__Work request__
In the material below, list every line carrying the string "strawberry".

__Source records__
-- Opening Marker --

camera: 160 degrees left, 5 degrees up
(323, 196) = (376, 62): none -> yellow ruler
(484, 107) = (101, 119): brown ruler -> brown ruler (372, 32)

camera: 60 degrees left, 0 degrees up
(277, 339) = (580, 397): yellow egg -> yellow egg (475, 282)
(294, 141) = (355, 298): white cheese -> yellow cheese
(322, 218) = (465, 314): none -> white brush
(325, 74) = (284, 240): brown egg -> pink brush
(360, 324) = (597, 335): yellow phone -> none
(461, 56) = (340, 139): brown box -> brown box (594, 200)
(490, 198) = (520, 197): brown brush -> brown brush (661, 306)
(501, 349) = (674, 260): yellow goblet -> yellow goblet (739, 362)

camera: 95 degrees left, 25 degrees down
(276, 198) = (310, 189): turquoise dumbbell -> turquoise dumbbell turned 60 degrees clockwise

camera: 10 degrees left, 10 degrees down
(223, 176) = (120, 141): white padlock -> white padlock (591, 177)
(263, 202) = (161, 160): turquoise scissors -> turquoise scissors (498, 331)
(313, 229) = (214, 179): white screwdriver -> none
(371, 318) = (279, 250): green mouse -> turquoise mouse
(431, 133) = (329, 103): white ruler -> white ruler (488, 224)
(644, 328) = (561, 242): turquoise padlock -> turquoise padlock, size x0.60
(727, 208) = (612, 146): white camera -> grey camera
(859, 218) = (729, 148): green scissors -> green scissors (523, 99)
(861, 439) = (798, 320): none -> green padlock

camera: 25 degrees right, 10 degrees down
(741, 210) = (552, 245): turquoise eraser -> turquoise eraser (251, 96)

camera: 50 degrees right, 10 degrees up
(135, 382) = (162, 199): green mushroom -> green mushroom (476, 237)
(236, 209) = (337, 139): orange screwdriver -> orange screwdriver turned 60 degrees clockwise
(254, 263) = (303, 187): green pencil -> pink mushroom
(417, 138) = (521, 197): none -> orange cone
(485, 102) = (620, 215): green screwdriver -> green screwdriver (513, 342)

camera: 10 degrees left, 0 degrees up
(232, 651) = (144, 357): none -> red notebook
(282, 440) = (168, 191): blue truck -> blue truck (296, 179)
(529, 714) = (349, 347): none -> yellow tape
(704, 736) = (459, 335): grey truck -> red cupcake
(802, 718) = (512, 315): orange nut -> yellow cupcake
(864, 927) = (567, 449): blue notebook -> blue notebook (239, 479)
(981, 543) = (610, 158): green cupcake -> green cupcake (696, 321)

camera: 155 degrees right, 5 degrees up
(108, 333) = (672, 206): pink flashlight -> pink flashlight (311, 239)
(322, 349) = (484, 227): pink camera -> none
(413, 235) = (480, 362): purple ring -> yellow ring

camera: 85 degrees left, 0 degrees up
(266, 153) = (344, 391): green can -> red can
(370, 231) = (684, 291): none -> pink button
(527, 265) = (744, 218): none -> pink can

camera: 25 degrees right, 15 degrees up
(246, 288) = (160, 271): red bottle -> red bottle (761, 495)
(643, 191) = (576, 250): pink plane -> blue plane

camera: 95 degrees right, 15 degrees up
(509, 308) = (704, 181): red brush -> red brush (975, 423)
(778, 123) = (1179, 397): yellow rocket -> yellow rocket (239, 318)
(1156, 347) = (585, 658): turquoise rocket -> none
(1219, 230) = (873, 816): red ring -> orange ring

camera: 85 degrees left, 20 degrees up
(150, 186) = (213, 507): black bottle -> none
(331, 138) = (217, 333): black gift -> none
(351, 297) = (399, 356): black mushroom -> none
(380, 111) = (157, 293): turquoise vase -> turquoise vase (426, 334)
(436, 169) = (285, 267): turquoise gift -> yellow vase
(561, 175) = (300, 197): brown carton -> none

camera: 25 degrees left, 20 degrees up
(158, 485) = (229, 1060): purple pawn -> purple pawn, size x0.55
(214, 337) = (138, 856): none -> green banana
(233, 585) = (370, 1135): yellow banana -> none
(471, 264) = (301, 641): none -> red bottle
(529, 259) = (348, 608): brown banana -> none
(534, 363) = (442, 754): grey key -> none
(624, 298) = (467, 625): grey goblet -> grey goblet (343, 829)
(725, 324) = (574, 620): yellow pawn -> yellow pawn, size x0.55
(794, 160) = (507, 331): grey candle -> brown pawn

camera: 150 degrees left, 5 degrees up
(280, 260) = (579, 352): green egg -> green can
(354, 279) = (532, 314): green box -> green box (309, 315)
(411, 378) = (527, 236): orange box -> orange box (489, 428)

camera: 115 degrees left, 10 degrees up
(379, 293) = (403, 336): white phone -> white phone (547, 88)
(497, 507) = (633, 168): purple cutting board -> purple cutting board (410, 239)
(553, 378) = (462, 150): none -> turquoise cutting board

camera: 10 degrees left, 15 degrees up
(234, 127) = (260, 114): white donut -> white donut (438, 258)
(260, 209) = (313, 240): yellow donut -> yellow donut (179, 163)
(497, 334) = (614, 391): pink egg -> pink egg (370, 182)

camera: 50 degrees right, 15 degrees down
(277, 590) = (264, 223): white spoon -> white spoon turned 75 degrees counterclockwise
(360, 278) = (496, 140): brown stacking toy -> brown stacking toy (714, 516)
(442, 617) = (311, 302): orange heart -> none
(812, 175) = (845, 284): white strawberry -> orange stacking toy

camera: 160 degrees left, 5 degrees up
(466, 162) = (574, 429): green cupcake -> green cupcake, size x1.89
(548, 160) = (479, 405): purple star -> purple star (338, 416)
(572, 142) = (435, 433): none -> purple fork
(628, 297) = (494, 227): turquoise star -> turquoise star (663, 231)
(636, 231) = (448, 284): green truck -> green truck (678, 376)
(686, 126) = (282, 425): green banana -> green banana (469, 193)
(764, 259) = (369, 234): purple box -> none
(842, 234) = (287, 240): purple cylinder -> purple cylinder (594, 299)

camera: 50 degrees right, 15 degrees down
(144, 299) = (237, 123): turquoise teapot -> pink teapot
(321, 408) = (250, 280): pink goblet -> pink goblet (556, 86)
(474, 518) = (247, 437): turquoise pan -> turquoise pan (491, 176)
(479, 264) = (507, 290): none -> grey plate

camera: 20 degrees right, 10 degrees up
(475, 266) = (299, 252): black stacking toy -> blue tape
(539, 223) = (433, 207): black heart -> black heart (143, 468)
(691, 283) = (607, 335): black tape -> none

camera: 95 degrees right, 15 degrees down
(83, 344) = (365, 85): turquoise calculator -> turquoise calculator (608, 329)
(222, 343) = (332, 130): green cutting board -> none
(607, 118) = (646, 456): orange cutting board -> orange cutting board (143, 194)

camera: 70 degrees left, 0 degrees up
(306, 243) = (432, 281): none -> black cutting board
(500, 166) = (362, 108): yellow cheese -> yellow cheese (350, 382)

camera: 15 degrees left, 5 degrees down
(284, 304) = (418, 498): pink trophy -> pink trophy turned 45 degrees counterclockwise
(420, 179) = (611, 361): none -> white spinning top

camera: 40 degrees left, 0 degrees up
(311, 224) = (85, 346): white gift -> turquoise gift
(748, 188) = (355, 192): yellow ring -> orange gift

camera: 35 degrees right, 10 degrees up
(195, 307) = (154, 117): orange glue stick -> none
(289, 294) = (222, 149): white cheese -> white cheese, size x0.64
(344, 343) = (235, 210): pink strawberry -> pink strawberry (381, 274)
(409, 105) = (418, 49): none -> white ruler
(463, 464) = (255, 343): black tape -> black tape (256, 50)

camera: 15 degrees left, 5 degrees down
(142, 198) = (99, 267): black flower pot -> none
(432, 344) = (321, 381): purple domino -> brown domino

-- Closing Marker --

__Exercise solution__
(812, 175) = (845, 284): white strawberry -> orange stacking toy
(344, 343) = (235, 210): pink strawberry -> pink strawberry (381, 274)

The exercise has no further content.